Input for this task =
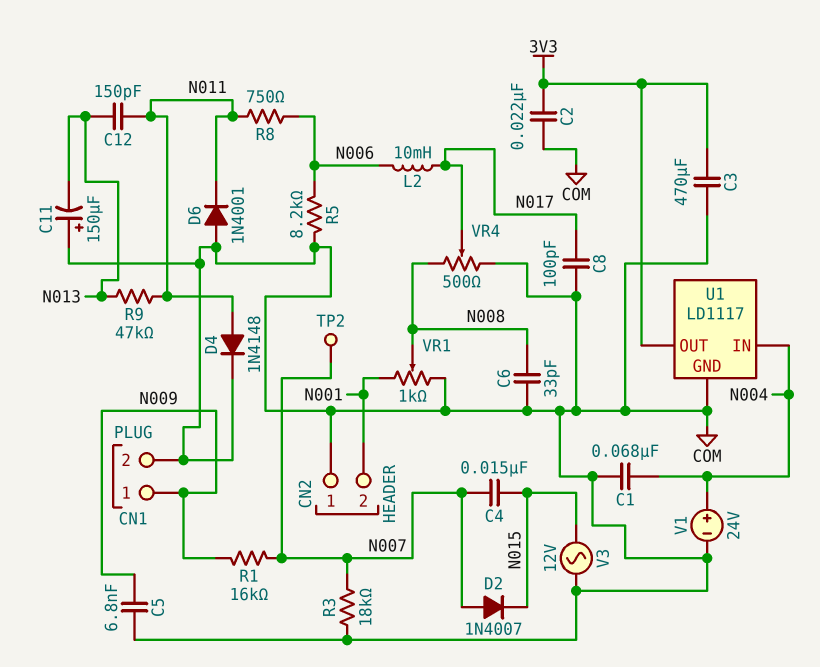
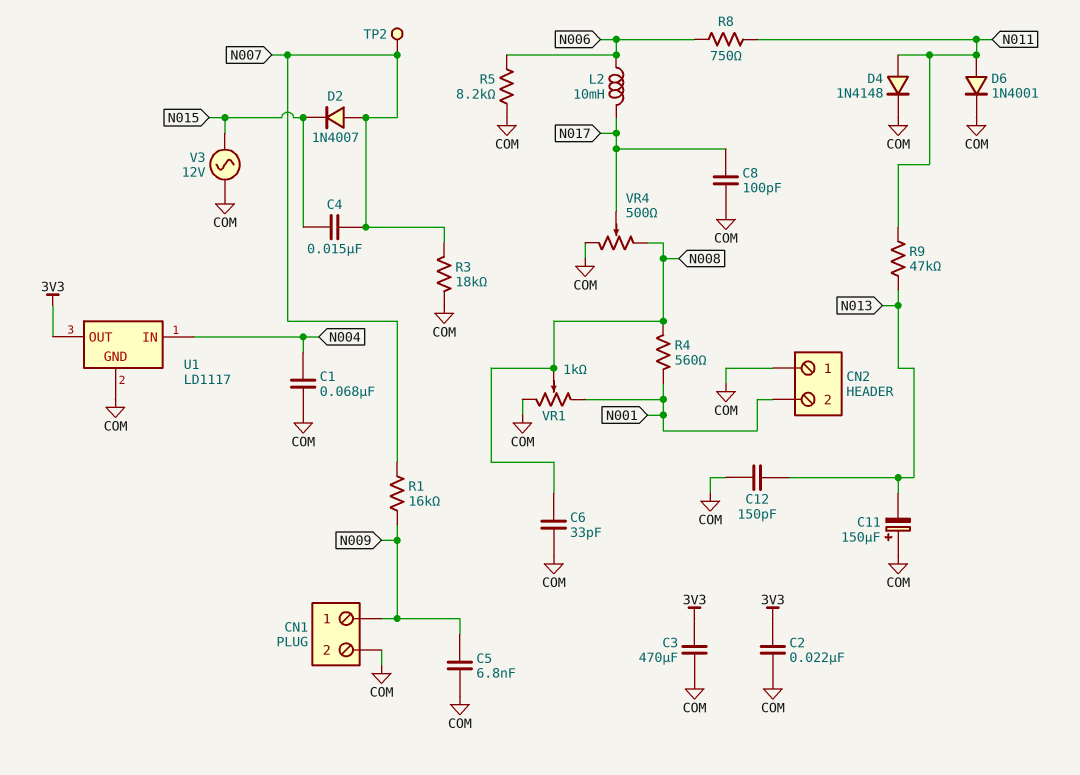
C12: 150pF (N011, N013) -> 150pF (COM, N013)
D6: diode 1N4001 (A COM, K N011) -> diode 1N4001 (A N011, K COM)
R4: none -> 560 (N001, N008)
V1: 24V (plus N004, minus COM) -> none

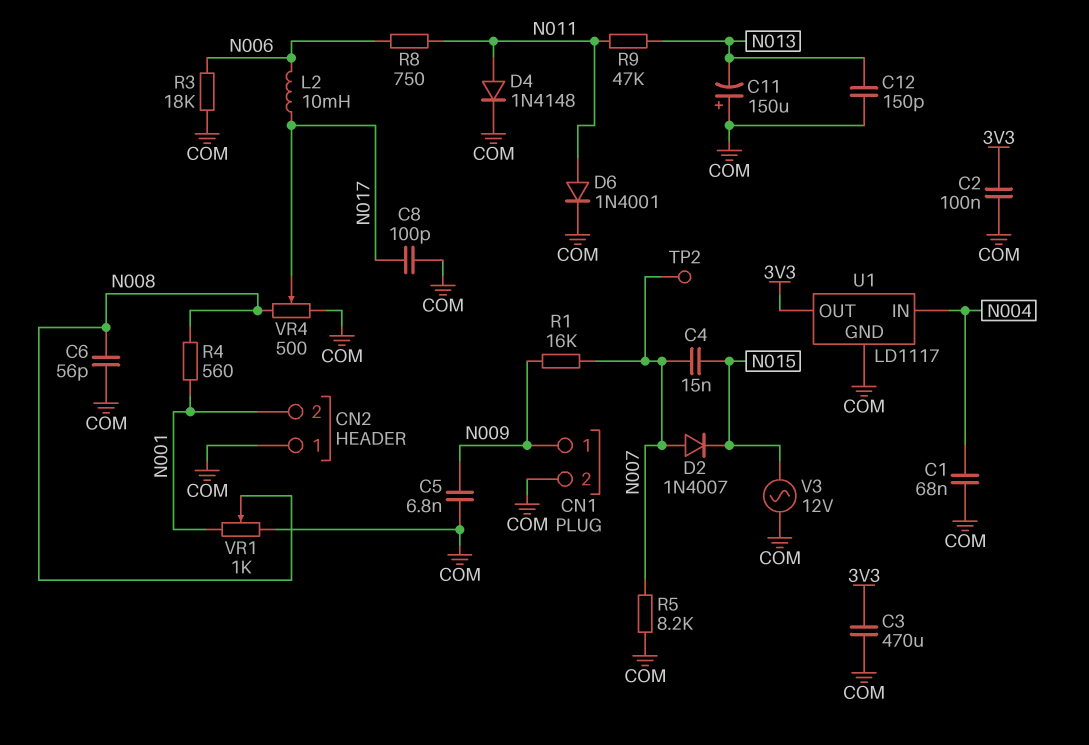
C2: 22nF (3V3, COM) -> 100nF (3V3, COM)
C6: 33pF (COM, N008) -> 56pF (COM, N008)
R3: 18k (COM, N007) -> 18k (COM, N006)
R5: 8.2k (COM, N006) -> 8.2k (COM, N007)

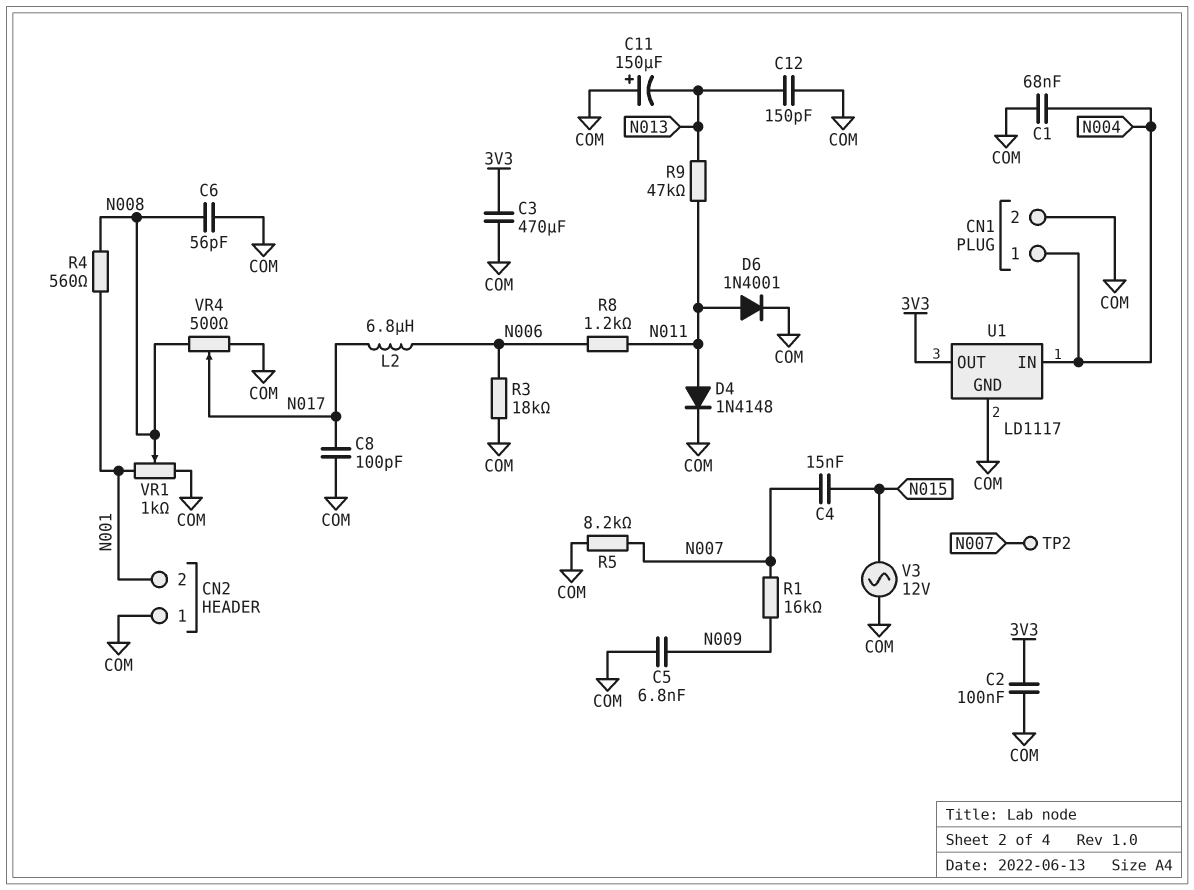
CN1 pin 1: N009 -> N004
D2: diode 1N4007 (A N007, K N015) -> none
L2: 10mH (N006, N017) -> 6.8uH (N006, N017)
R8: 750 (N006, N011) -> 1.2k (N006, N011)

What is being asked = Wherever a picture appears in the data, please drop it and retype the rest exactly.

Task response =
C12: 150pF (N011, N013) -> 150pF (COM, N013)
D6: diode 1N4001 (A COM, K N011) -> diode 1N4001 (A N011, K COM)
R4: none -> 560 (N001, N008)
V1: 24V (plus N004, minus COM) -> none

C2: 22nF (3V3, COM) -> 100nF (3V3, COM)
C6: 33pF (COM, N008) -> 56pF (COM, N008)
R3: 18k (COM, N007) -> 18k (COM, N006)
R5: 8.2k (COM, N006) -> 8.2k (COM, N007)

CN1 pin 1: N009 -> N004
D2: diode 1N4007 (A N007, K N015) -> none
L2: 10mH (N006, N017) -> 6.8uH (N006, N017)
R8: 750 (N006, N011) -> 1.2k (N006, N011)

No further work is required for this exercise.